▶ _Exercise_: With images removed, transcribe each record exactly as it appears.

▶ _Material for this task_:
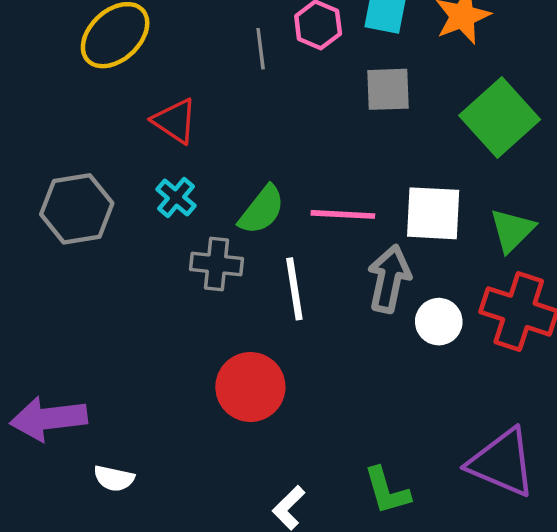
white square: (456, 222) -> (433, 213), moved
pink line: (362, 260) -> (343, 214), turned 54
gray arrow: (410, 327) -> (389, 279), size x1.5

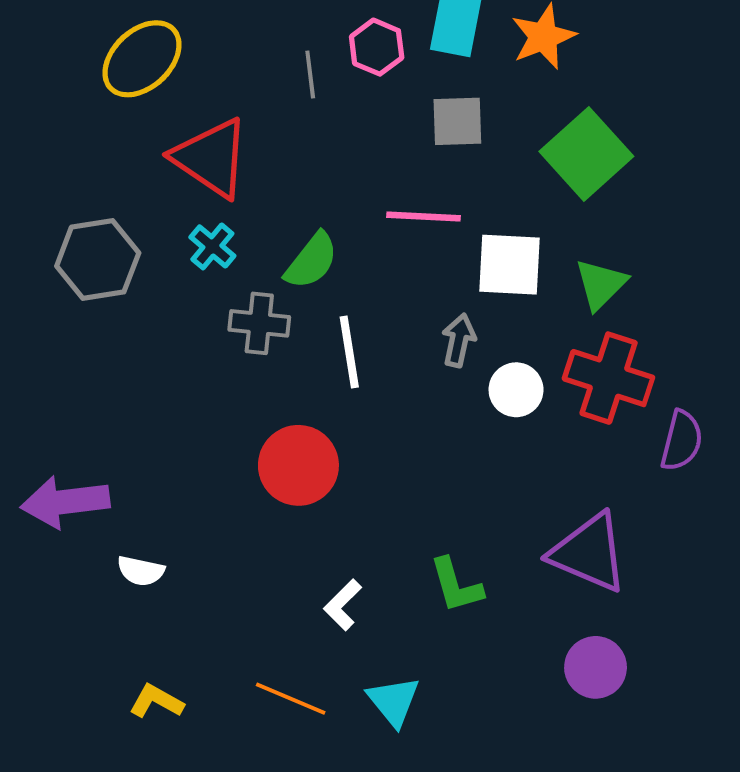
red triangle: (175, 121) -> (211, 158), size x1.5
pink line: (343, 214) -> (424, 216), moved
gray arrow: (389, 279) -> (459, 340), size x0.7

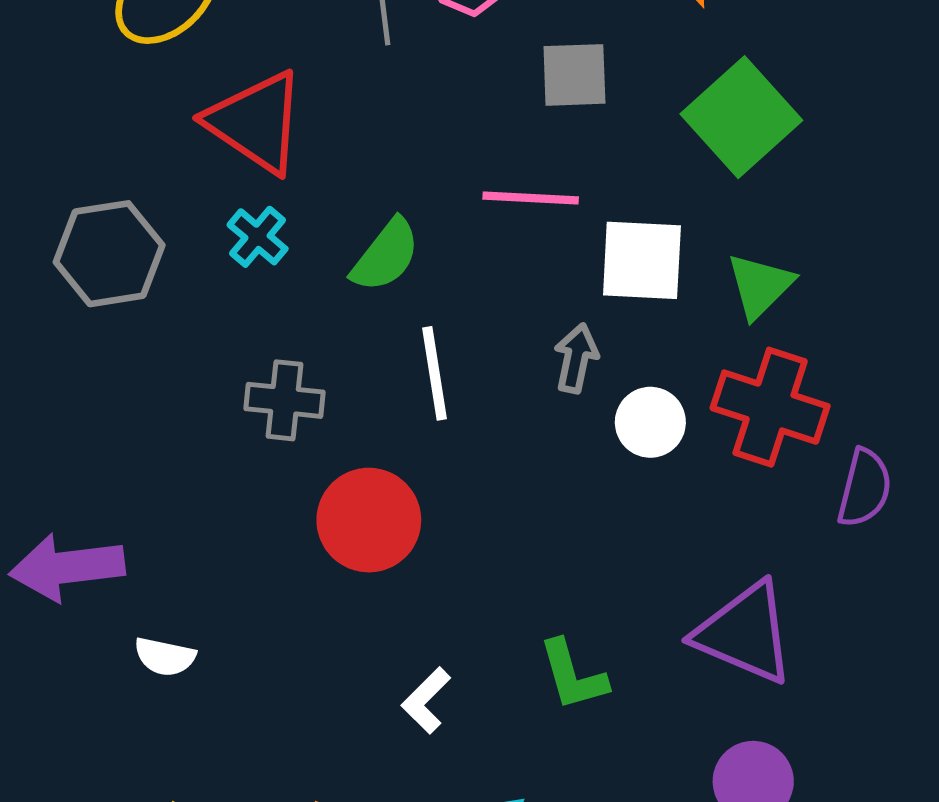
gray cross: (259, 323) -> (284, 400), moved

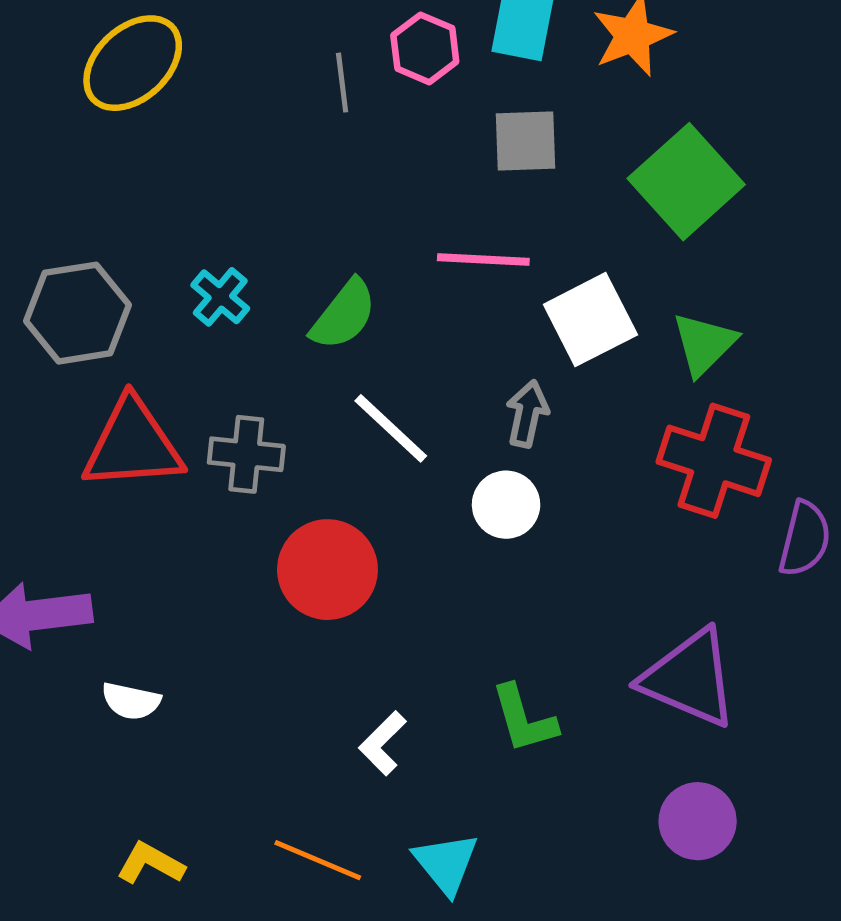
red triangle: (256, 122) -> (133, 445), moved, turned -38
white square: (642, 260) -> (590, 320), turned -30
white line: (435, 373) -> (391, 428), turned -38
white circle: (650, 422) -> (506, 505), moved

▶ _Expected answer_:
white square: (456, 222) -> (433, 213), moved
pink line: (362, 260) -> (343, 214), turned 54
gray arrow: (410, 327) -> (389, 279), size x1.5

red triangle: (175, 121) -> (211, 158), size x1.5
pink line: (343, 214) -> (424, 216), moved
gray arrow: (389, 279) -> (459, 340), size x0.7

gray cross: (259, 323) -> (284, 400), moved

red triangle: (256, 122) -> (133, 445), moved, turned -38
white square: (642, 260) -> (590, 320), turned -30
white line: (435, 373) -> (391, 428), turned -38
white circle: (650, 422) -> (506, 505), moved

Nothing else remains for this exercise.